> _Information shown_
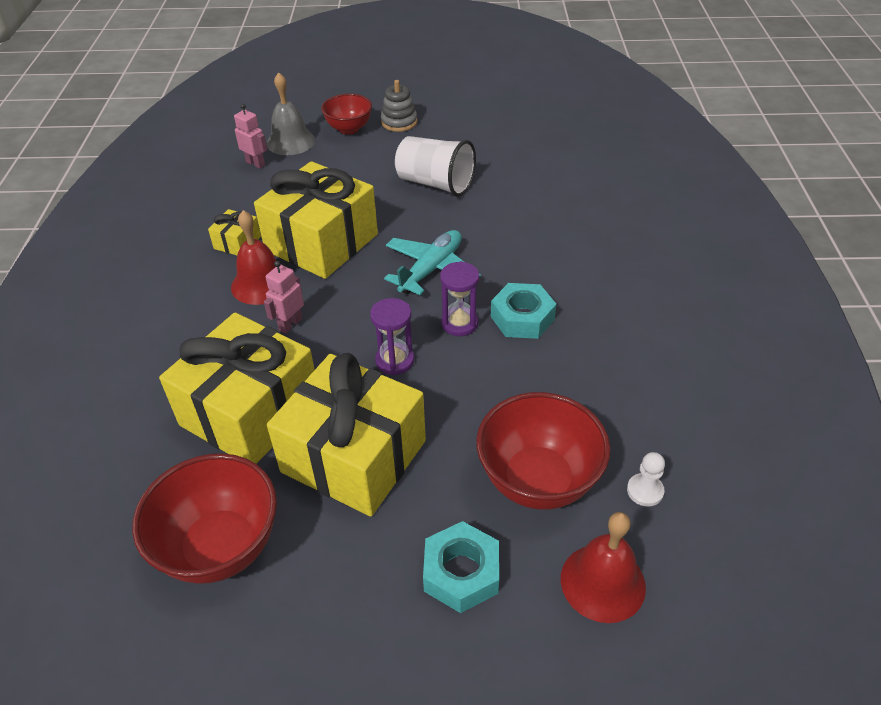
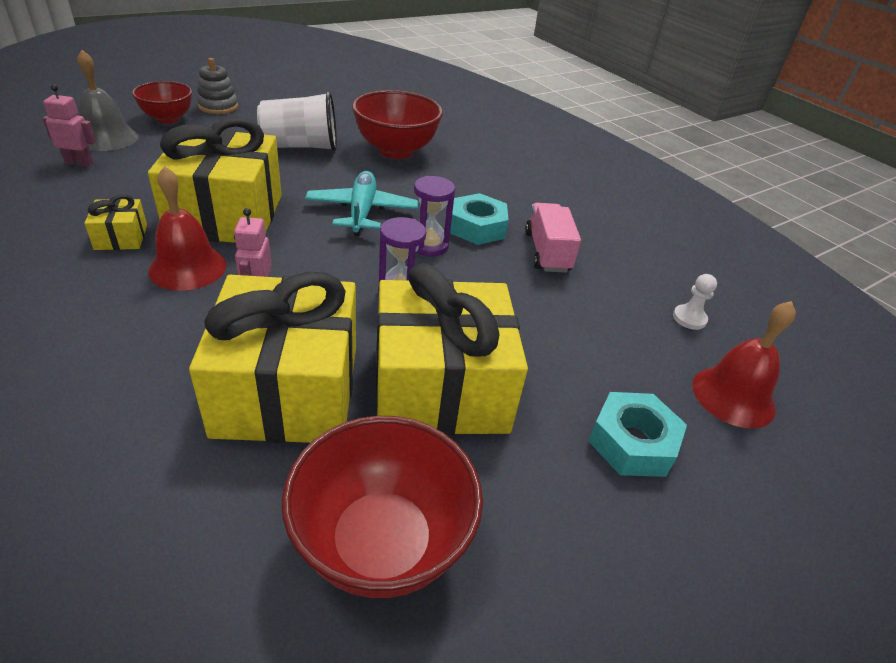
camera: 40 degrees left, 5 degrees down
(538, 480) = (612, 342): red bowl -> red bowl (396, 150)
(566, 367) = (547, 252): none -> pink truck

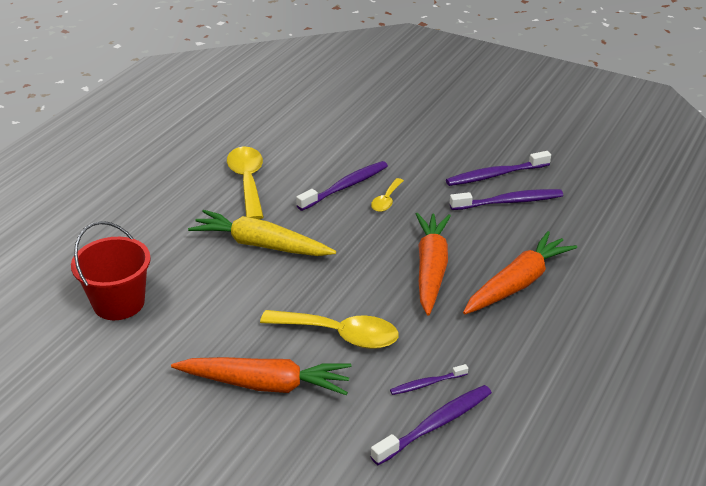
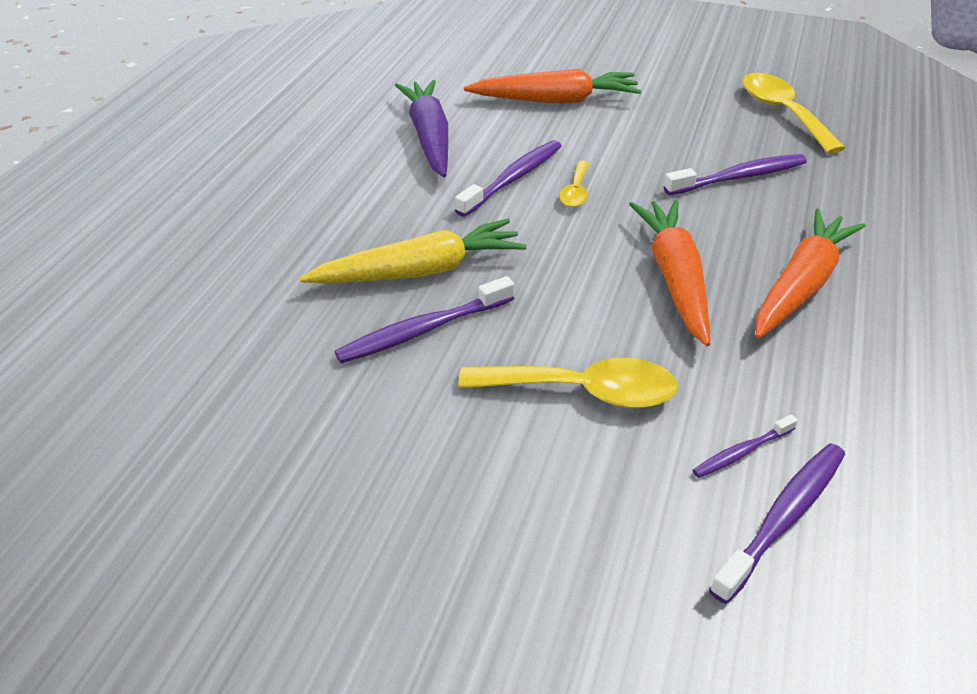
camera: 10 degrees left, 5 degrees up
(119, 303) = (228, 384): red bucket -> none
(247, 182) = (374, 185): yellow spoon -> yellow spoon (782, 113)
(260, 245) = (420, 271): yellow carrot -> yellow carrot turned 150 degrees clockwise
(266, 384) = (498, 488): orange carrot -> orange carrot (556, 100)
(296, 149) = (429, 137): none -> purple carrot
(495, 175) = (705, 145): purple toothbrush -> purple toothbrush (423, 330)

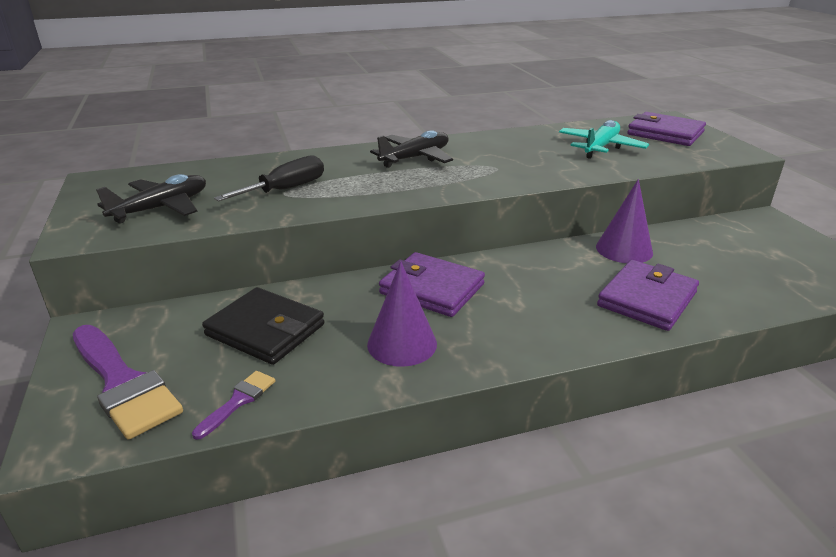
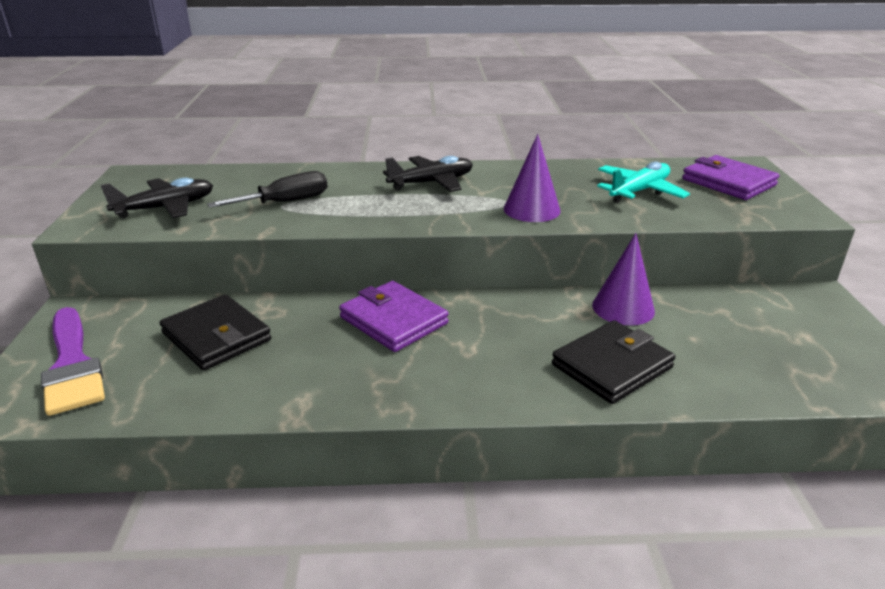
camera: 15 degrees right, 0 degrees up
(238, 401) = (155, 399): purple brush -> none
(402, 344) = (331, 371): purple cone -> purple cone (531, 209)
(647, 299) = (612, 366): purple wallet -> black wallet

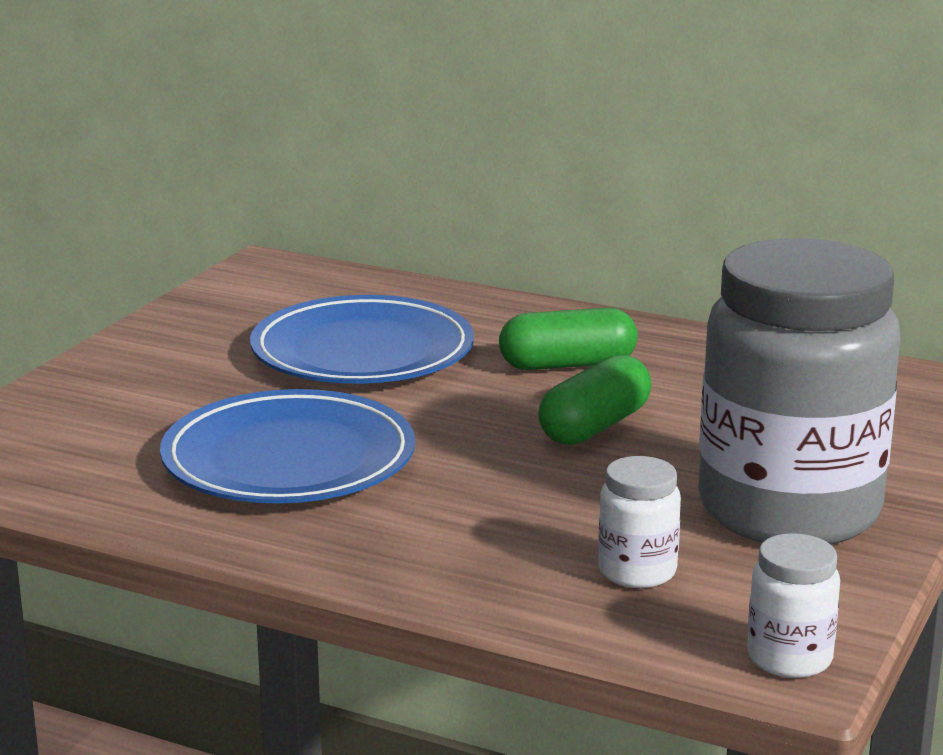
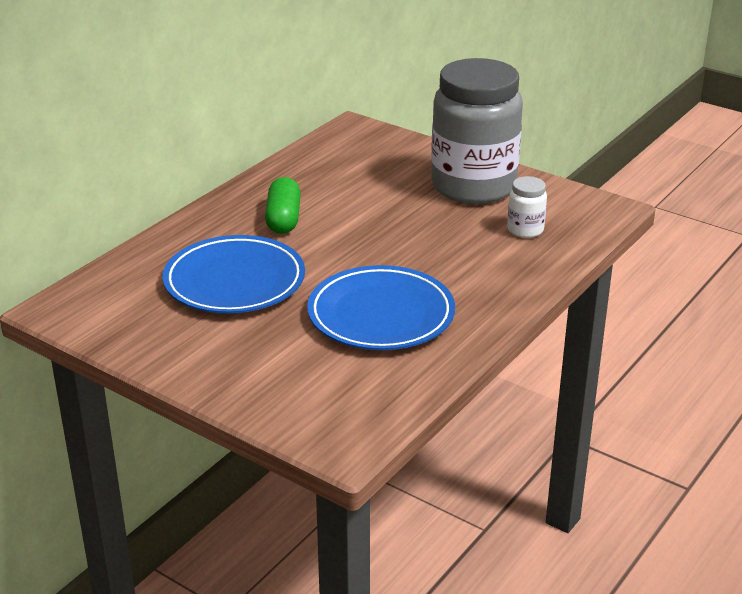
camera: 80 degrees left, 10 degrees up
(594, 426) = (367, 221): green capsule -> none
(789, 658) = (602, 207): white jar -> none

...

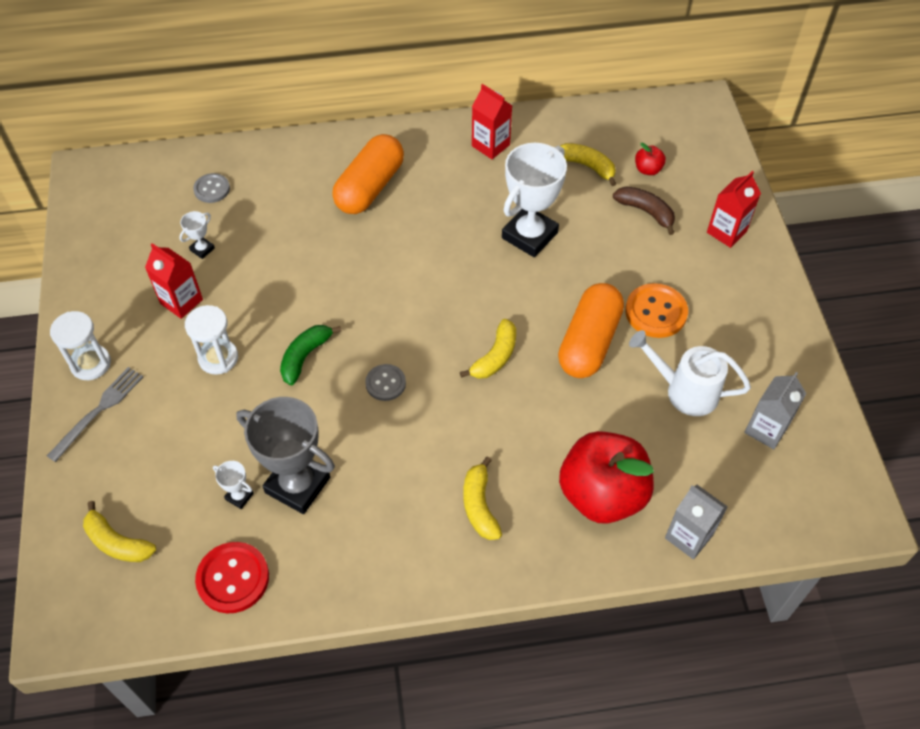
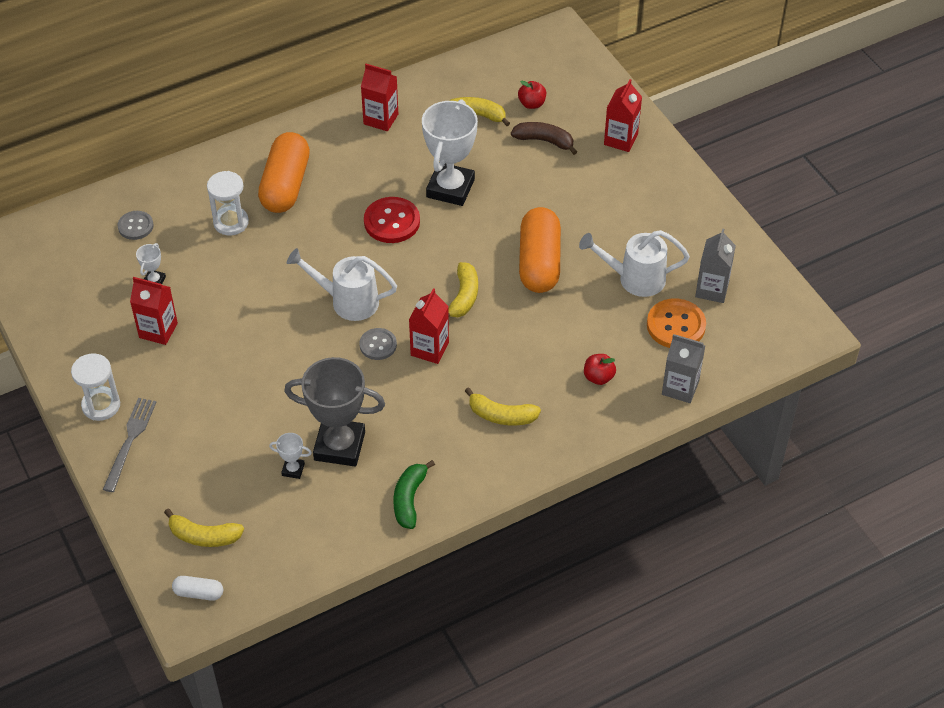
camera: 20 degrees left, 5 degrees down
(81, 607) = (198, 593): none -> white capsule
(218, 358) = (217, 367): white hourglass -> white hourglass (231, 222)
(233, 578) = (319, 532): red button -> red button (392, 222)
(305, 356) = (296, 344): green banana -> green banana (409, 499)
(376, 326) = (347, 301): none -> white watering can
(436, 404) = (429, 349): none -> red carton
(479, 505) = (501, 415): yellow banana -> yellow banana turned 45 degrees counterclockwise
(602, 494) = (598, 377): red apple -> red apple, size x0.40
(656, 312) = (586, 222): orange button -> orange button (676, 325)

> _Task directions_
Looking above, find the stretch of lines that opens with the one holding "camera: 15 degrees right, 0 degrees up" and closes with the one holding "(789, 658) = (602, 207): white jar -> none". Copy it exactly, pictures excluded.

> _Finished exercise_
camera: 15 degrees right, 0 degrees up
(238, 401) = (155, 399): purple brush -> none
(402, 344) = (331, 371): purple cone -> purple cone (531, 209)
(647, 299) = (612, 366): purple wallet -> black wallet

camera: 80 degrees left, 10 degrees up
(594, 426) = (367, 221): green capsule -> none
(789, 658) = (602, 207): white jar -> none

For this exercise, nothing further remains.